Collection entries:
****************

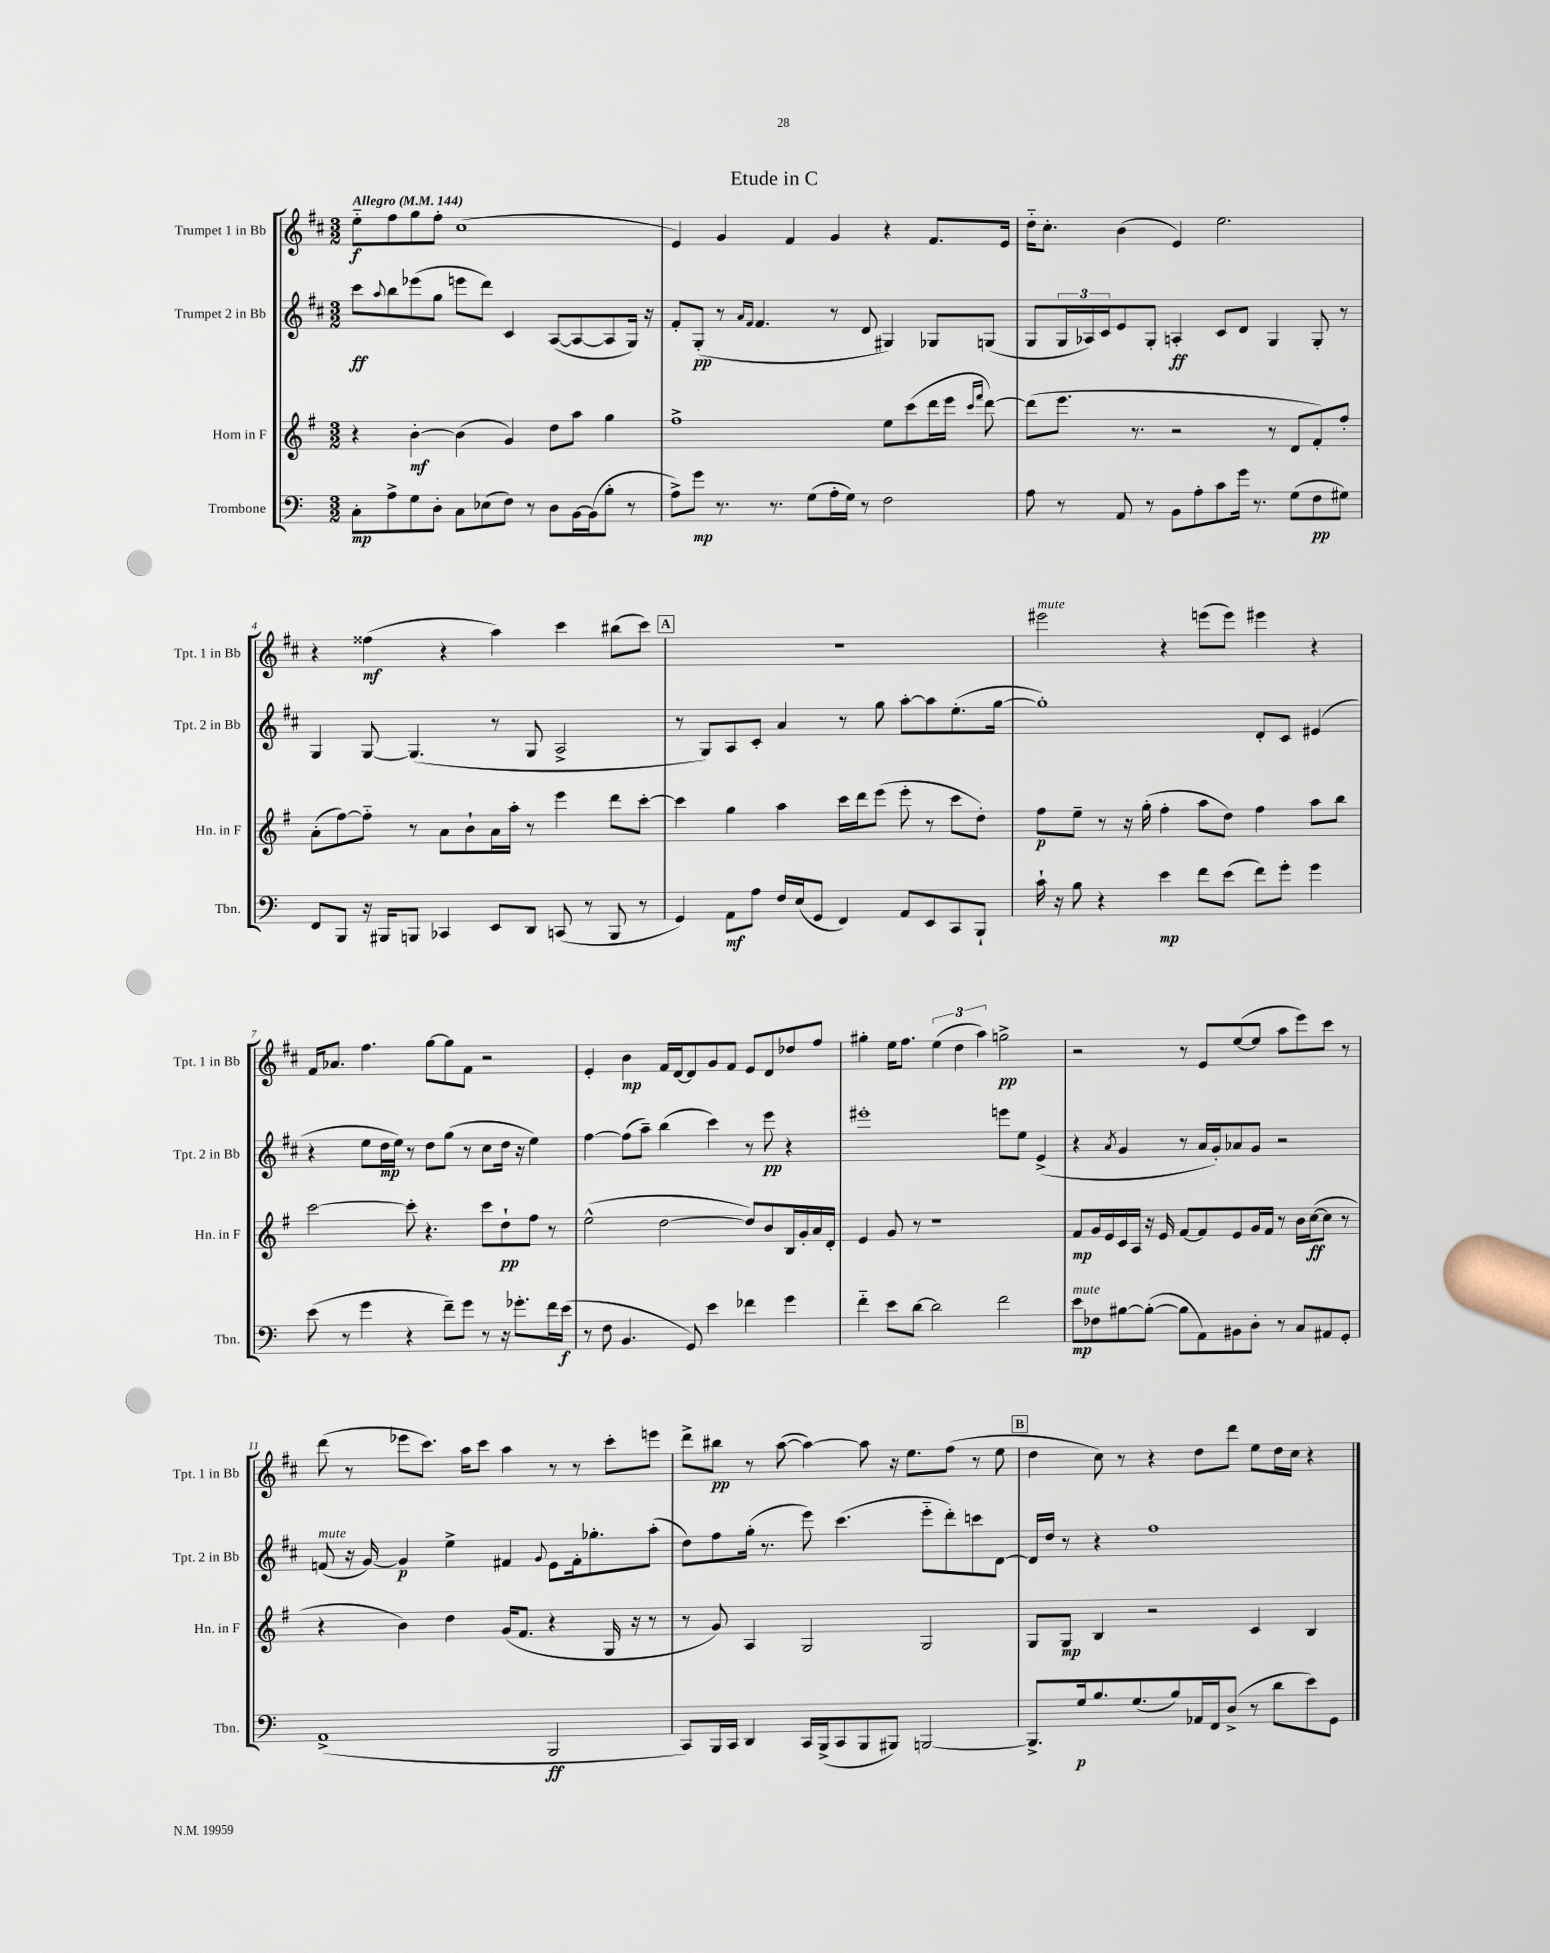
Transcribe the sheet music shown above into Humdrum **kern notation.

**kern	**kern	**kern	**kern
*staff4	*staff3	*staff2	*staff1
*clefF4	*clefG2	*clefG2	*clefG2
*k[]	*k[f#]	*k[f#c#]	*k[f#c#]
*M3/2	*M3/2	*M3/2	*M3/2
*MM144	*MM144	*MM144	*MM144
8C'\L	4r	8ccc#\L	8ee'~\L
.	.	8qqaa/	.
8A^\	.	8bb\	8ff#\
8G\	[4b'\	(8eee-\	8gg\
8D'\J	.	8gg\J	8ff#'\J
8C\L	(4b\]	8eee\L	(1cc#
(8E-\	.	8ddd\J)	.
8F\J)	4g/)	4c#/	.
8r	.	.	.
8D\L	8dd\L	([8A/L	.
[16BB\L	8aa\J	8A/_	.
(16BB\]J	.	.	.
8B'\J	4gg\	8A/]	.
8r	.	16G/Jk)	.
.	.	16r	.
=	=	=	=
8A^\L)	1ff#^	8f#'/L	4e/)
8g\J	.	(8G'/J	.
8.r	.	8r	4g/
.	.	16qqa/LL	.
.	.	16qqf#/JJ	.
.	.	4.f#/	.
8.r	.	.	.
.	.	.	4f#/
(8G\L	.	.	.
16A'\L	.	8r	4g/
16G\JJ)	.	.	.
8r	.	8d/	.
2F\	8ee\L	4G#/)	4r
.	(8ccc\	.	.
.	16ddd\L	8G-/L	8.f#/L
.	16eee\JJ	.	.
.	16qqccc/LL	.	.
.	16qqfff#/JJ	.	.
.	[8ddd\)	(8G/J	.
.	.	.	16e/Jk
=	=	=	=
8A\	(8ddd\]L	8G/L	16dd'~\LK
.	.	.	8.cc#'\J
8r	8.eee\J	24G/L	.
.	.	24A-/)	.
.	.	24c#/J	.
8AA/	.	8e/	(4b\
.	8.r	.	.
8r	.	8G'/J	.
8BB\L	2r	4A'/	4e/)
8A'\	.	.	.
8c\	.	8c#/L	2.ee\
16g\Jk	.	8d/J	.
8.r	.	.	.
.	8r	4G/	.
(8G\L	8d/L	.	.
8F\	8f#'/)	8G'/	.
8G#\J)	8ff#'/J	8r	.
=	=	=	=
8FF/L	(8a'\L	4G/	4r
8BBB/J	[8ff#\)	.	.
16r	8ff#'~\]J	[8G/	(4ff##\
16BBB#/LK	.	.	.
8BBB/J	8r	(4.G/]	.
4CC-/	8a\L	.	4r
.	8b`\	.	.
8EE/L	16a\L	8r	4aa\)
.	16aa'\JJ	.	.
8DD/J	8r	8G/	.
(8CC/	4eee\	2A^/	4ccc#\
8r	.	.	.
8BBB/	8ddd\L	.	(8bb#\L
8r	[8ccc'\J	.	8ccc#\J)
=	=	=	=
4GG/)	4ccc\]	8r	1.r
.	.	8G/L)	.
8AA\L	4gg\	8A/	.
8A\J	.	8c#'/J	.
16F/LL	4aa\	4a/	.
(16E/J	.	.	.
8GG/J	.	.	.
4FF/)	16ccc\LL	8r	.
.	16ddd\J	.	.
.	(8eee\J	8gg\	.
8AA/L	8eee'\	[8aa'\L	.
8EE/	8r	8aa\]	.
8CC/	8ccc\L	(8.ee'\	.
8BBB`/J	8dd'\J)	.	.
.	.	[16gg\Jk	.
=	=	=	=
16c`\	8ff#\L	1gg'])	2eee#\
16r	.	.	.
8B\	8ee~\J	.	.
4r	8r	.	.
.	16r	.	.
.	(16gg'\	.	.
4e\	4ff#'\	.	4r
8f\L	8aa\L	.	(8eee\L
(8e\J	8dd\J)	.	8eee\J)
8f\L)	4ff#\	8d'/L	4eee#\
8g'\J	.	8c#/J	.
4g\	8aa\L	(4e#/	4r
.	8bb\J	.	.
=	=	=	=
(8e\	[2ccc\	4r	16f#/LK
.	.	.	8.a-/J
8r	.	.	.
4g\	.	8ee\L	4.ff#\
.	.	16dd\L	.
.	.	16ee\JJ)	.
4r	8ccc'\]	8r	.
.	4.r	8dd\L	[8gg\L
8f~\L)	.	(8gg\J	8gg\]
8g\J	.	8r	8f#\J
8r	8ccc\L	8cc#\L	2r
16r	8dd`\	16dd\Jk	.
8.g-'\L	.	16r	.
.	8ff#\J	4ee\)	.
16f\L	8r	.	.
(16e\JJ	.	.	.
=	=	=	=
8r	(2ee^^\	[4ff#\	4e'/
8F\	.	.	.
4.BB/	.	(8ff#\]L	4b\
.	.	8aa~\J)	.
.	[2dd\	(4bb\	16f#/LL
.	.	.	[16d/J
8GG/)	.	.	8d/]
4e\	.	4ccc#\)	8g/
.	.	.	8f#/J
4f-\	8dd/]L)	8r	8e/L
.	8b/	8eee\	8d/
4g\	16B/L	4r	8dd-/
.	16g'/	.	.
.	16a/	.	8ff#/J
.	16d'/JJ	.	.
=	=	=	=
4f'~\	4e/	1eee#'	4gg#'\
8e\L	8g/	.	16ee\LK
.	.	.	8.ff#\J
[8d\J	8r	.	.
2d\]	1r	.	(6ee\
.	.	.	6dd\
.	.	.	6aa\)
2f\	.	8eee\L	2gg^\
.	.	8ee\J	.
.	.	(4e^/	.
=	=	=	=
8e\L	8f#/L	4r	2r
8F-\	16g/L	.	.
.	16e/	.	.
.	.	8qa/	.
[8B#\	16c/	4g/	.
.	16A/JJ	.	.
(8B#'\_J	16r	.	.
.	16e/	.	.
8B#\]L	[8f#/L	8r	8r
8AA\)	8f#/]	16a/LL	8e/L
.	.	16g'/J)	.
8BB#\	8e/	8a-/	([8ee/
8D'\J	16g/L	8g/J	8ee/]J
.	16f#/JJ	.	.
8r	8r	2r	8aa\L
8C/L	16b\LL	.	8eee\)
.	([16cc\J	.	.
8AA#/	8cc\]J	.	8ccc#\J
8GG'/J	8r	.	8r
=	=	=	=
(1AA^	4r	(8f/	(8ddd\
.	.	16r	8r
.	.	[16g/)	.
.	4b\)	4g/]	8eee-\L
.	.	.	8.ccc#\J)
.	4dd\	4ee^\	.
.	.	.	16aa\LK
.	.	.	8ccc#\J
.	(16g/LK	4f#/	4aa\
.	8.f#/J	.	.
.	.	8qqg/	.
2BBB/	4r	8e\L	8r
.	.	16f#'\k	8r
.	.	8.gg-'\	.
.	16G/	.	8ccc#'\L
.	16r	.	.
.	8r	(8aa'\J	8eee\J
=	=	=	=
8CC/L)	8r	8dd\L)	8ddd^\L
16BBB/L	8g/)	8ff#\	8bb#\J
16CC/JJ	.	.	.
4DD/	4A/	(16gg'\Jk	8r
.	.	8.r	.
.	.	.	([8aa\
16CC/LL	2G/	8eee\)	4aa\_)
(16BBB^/J	.	.	.
8CC/	.	(4.ccc#\	.
8BBB/	.	.	8aa\]
8BBB#/J)	.	.	16r
.	.	.	8.ee\L
[2BBB/	2G/	8eee'~\L	.
.	.	8ddd'\)	(8ff#\J
.	.	8ccc\	8r
.	.	[8d\J	8ee\
=	=	=	=
8.BBB^/]L	8G/L	16d/]LL	4dd\
.	.	16dd/JJ	.
.	8G/J	8r	.
16G/k	.	.	.
8.B/	4B/	4r	8cc#\)
.	.	.	8r
(8.G/	.	.	.
.	2r	1ff#	4r
8B/)	.	.	.
16AA-/L	.	.	8dd\L
16FF/J	.	.	.
(8D^/J	.	.	8ddd\J
8r	4c/	.	8ee\L
8d\L	.	.	16dd\L
.	.	.	16cc#\JJ
8e\)	4B/	.	4r
8GG\J	.	.	.
==	==	==	==
*-	*-	*-	*-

****************

Exercise brief:
Identify each line of the entries that contains the string "kern", and copy those lines out in full.

Full response:
Transcribe the sheet music shown above into Humdrum **kern notation.
**kern	**kern	**kern	**kern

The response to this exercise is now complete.